┌──

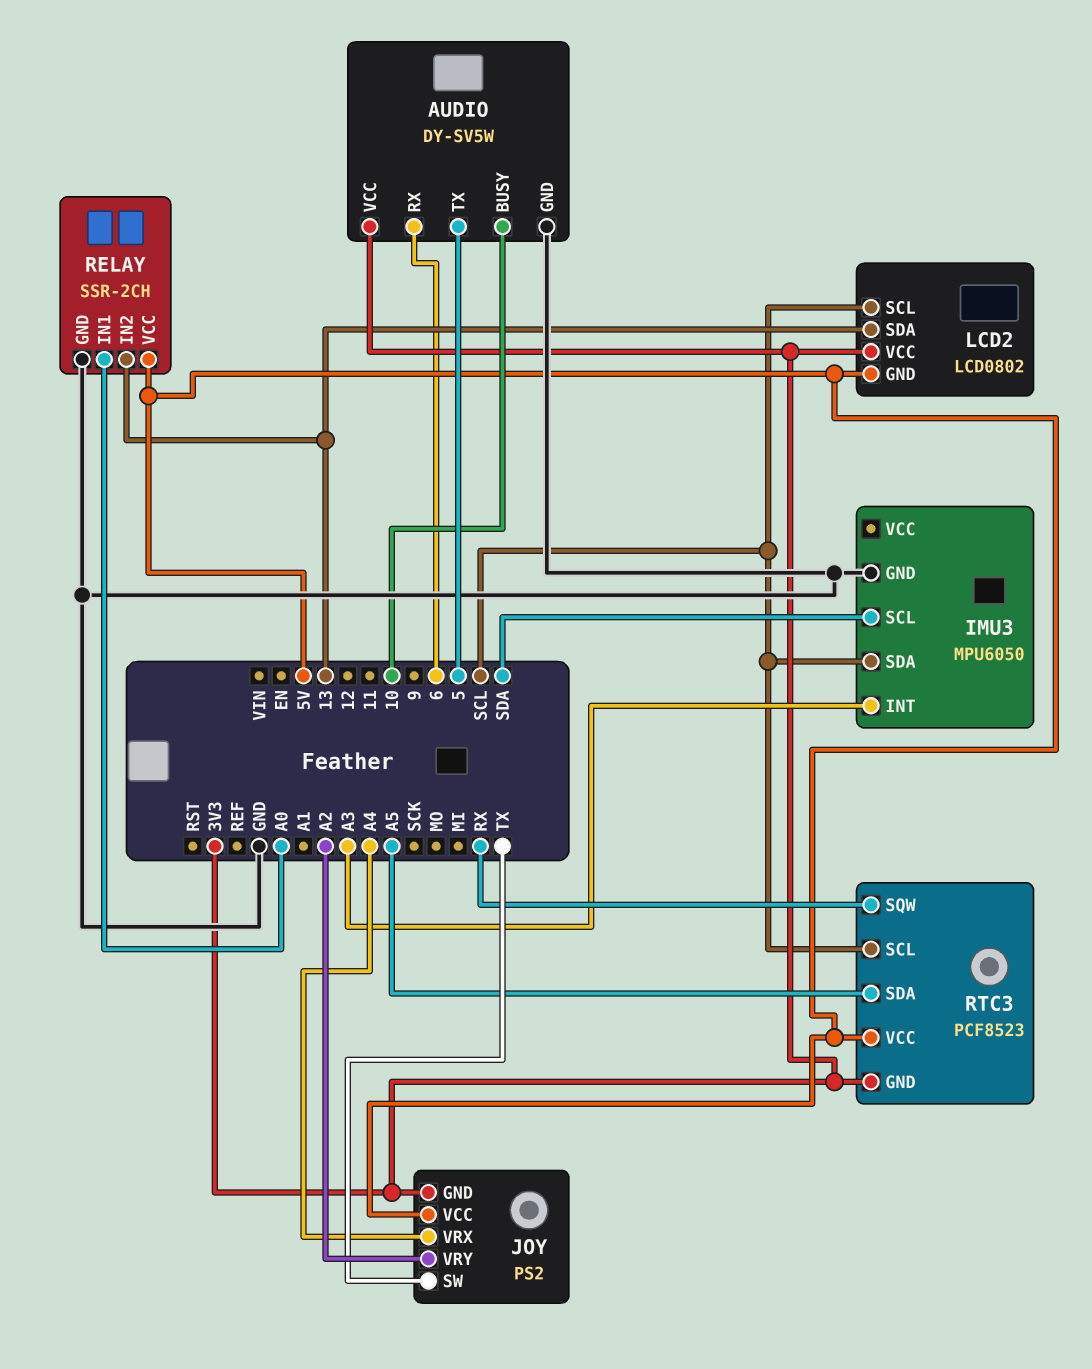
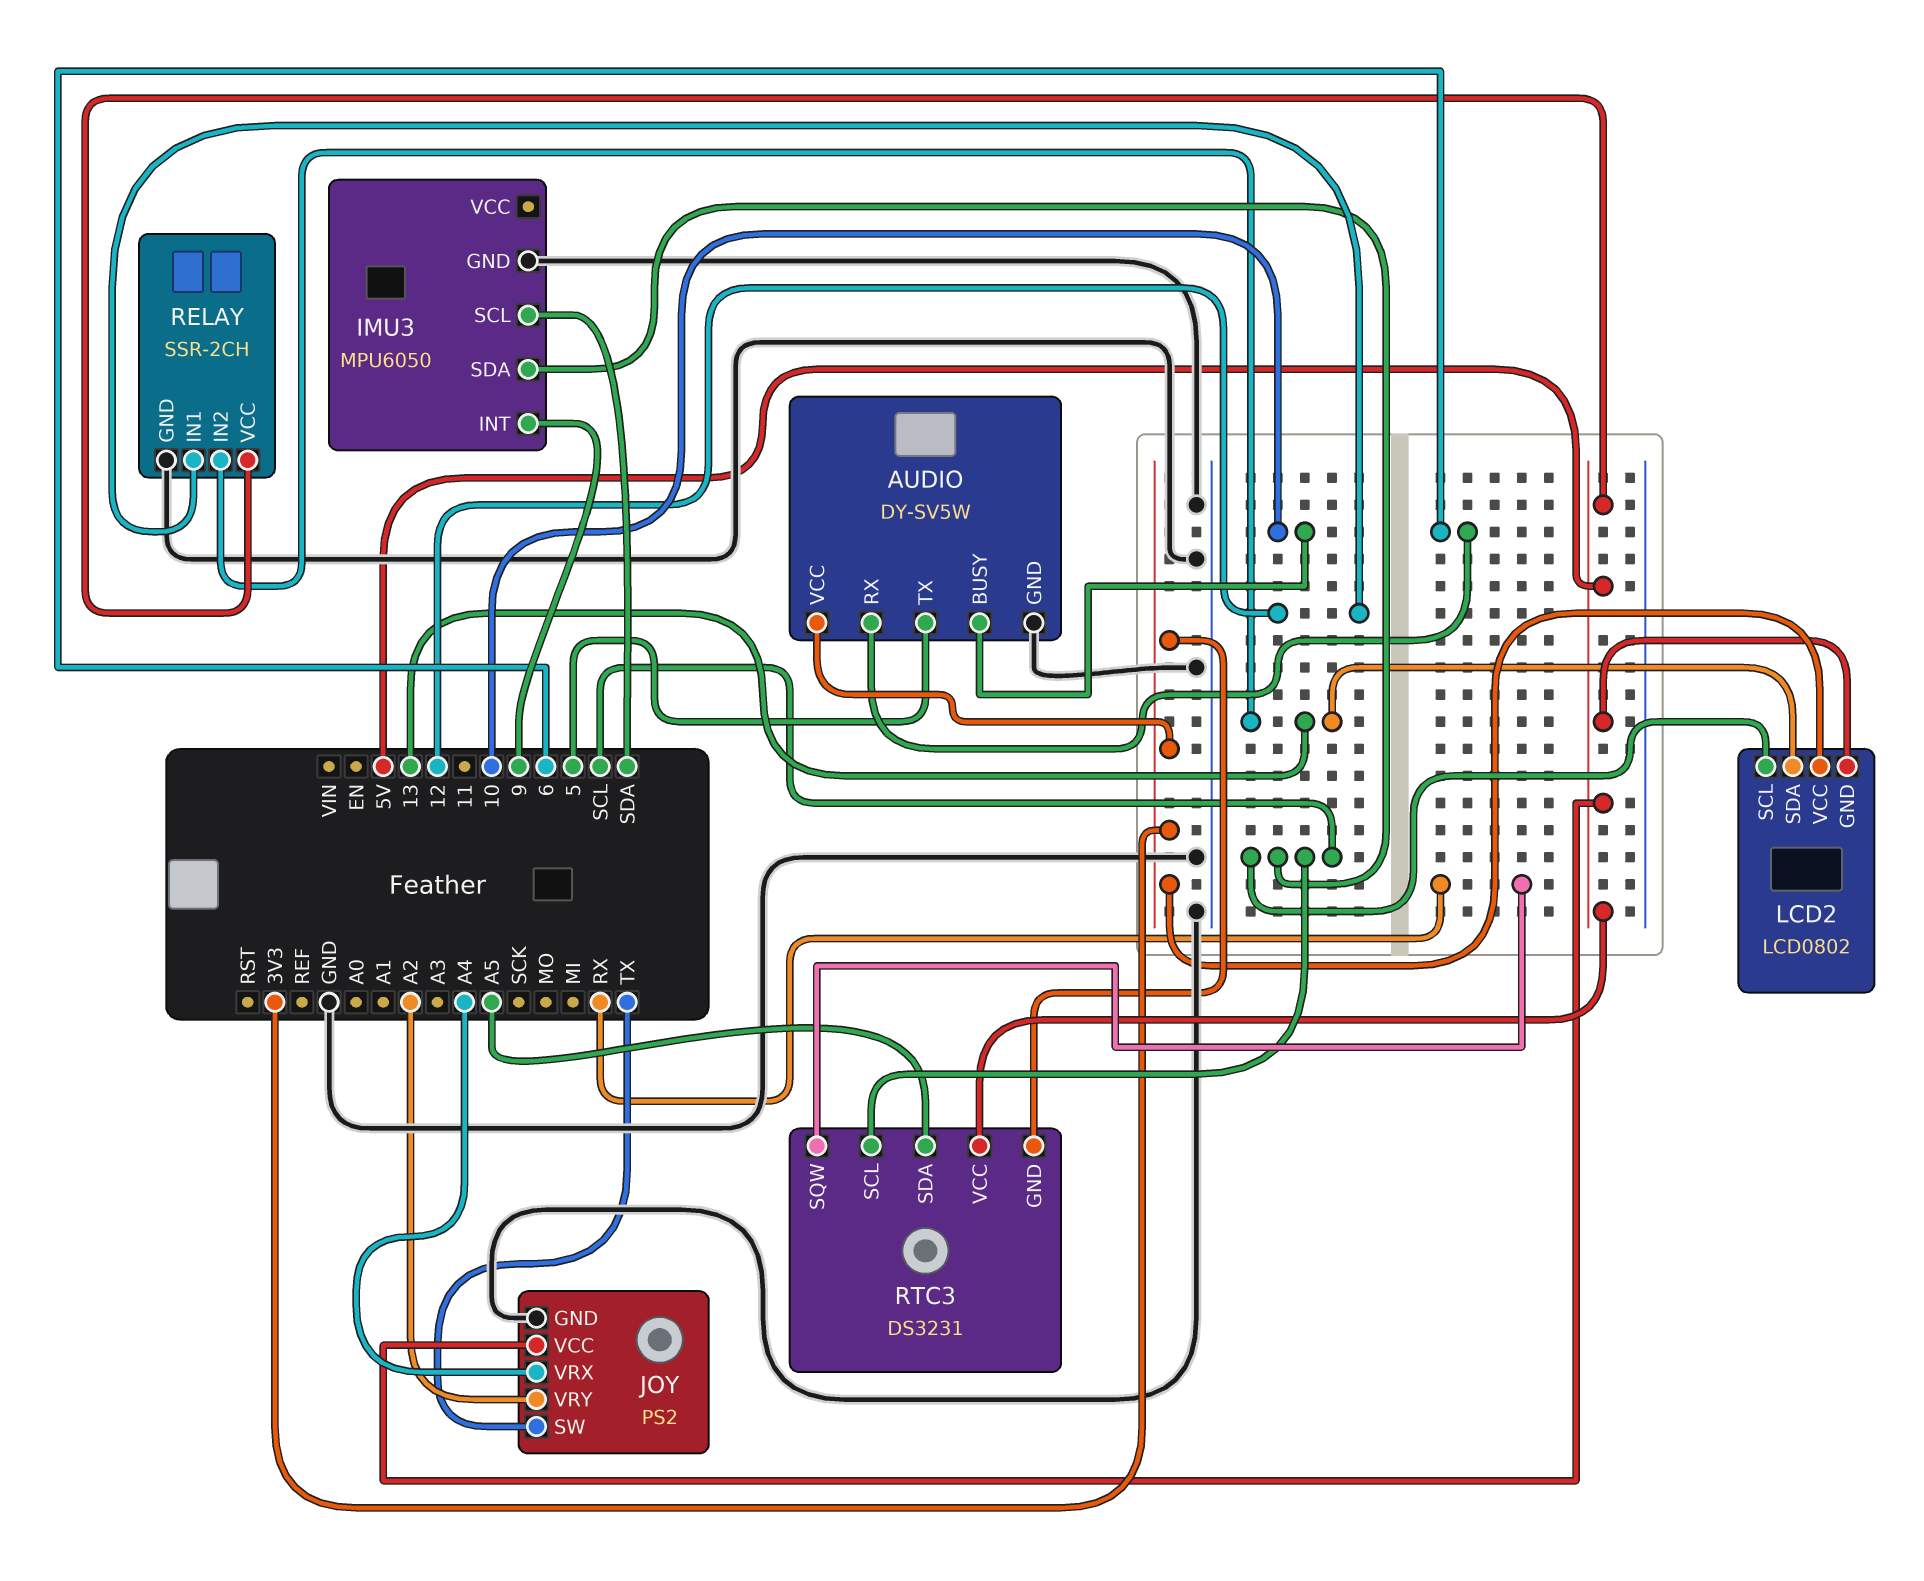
IMU3 pin INT: A3 -> 9
JOY pin GND: 3V3 -> GND
RELAY pin IN1: A0 -> 12
RTC3: PCF8523 -> DS3231

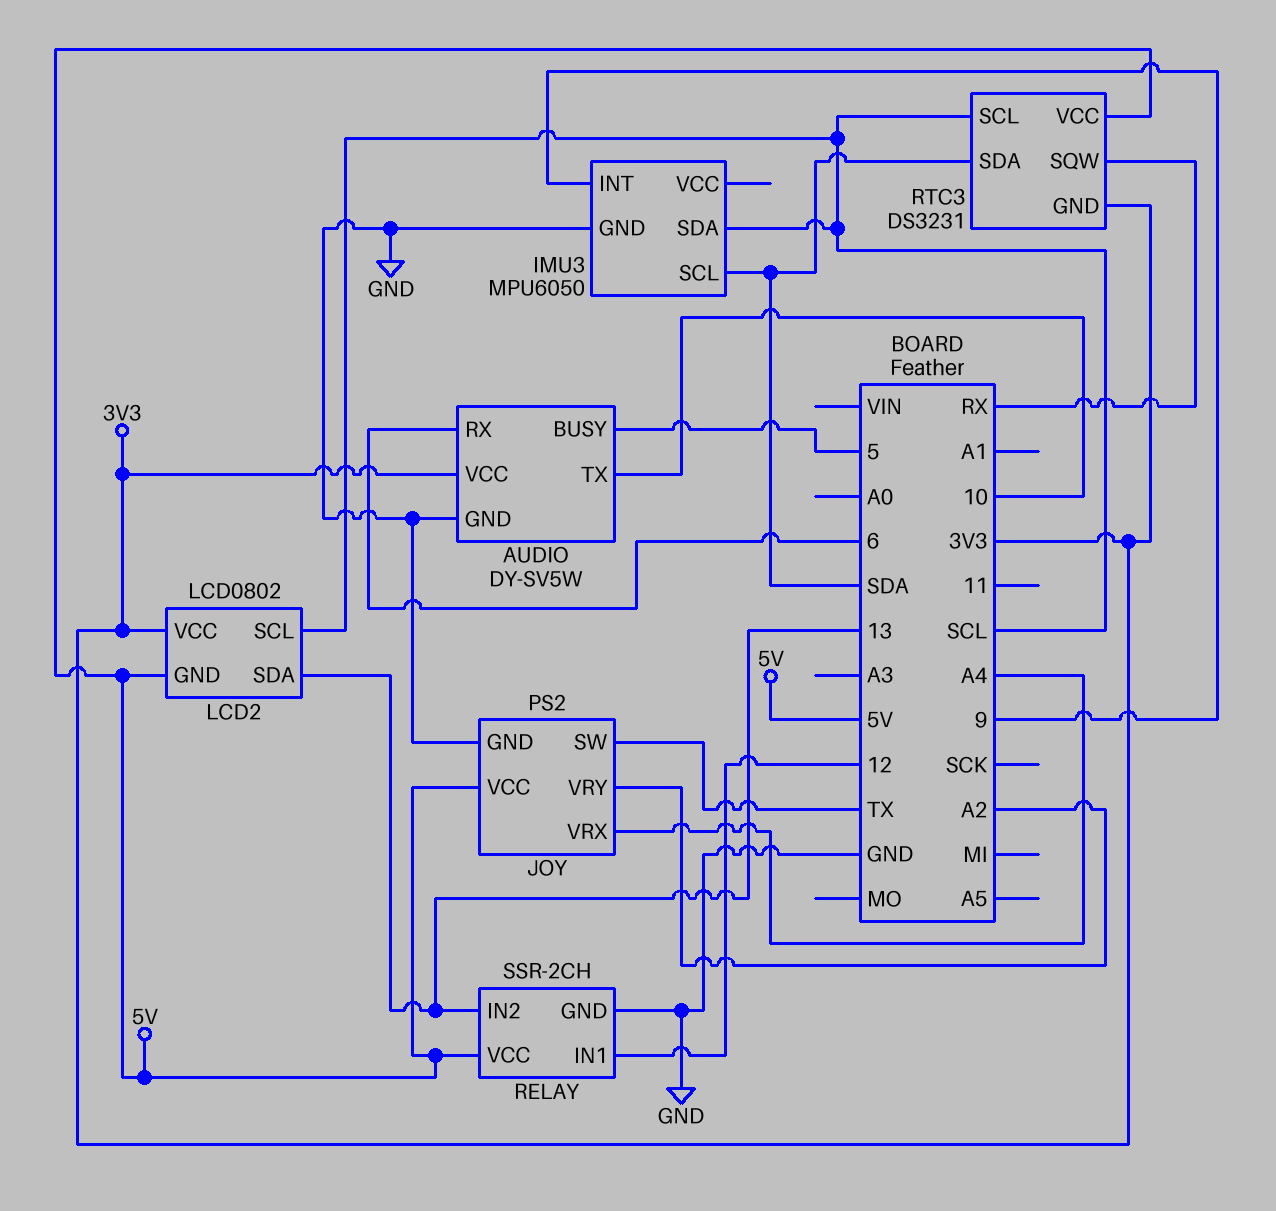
AUDIO pin BUSY: 10 -> 5
AUDIO pin TX: 5 -> 10
RTC3 pin SDA: A5 -> SDA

└──

# Problem to work on:
From the line holding "RTC3: PCF8523 -> DS3231" to the last line of the listing, please output each line exactly as it stands. Pictures stay out of the copy.

# Response to the task:
RTC3: PCF8523 -> DS3231

AUDIO pin BUSY: 10 -> 5
AUDIO pin TX: 5 -> 10
RTC3 pin SDA: A5 -> SDA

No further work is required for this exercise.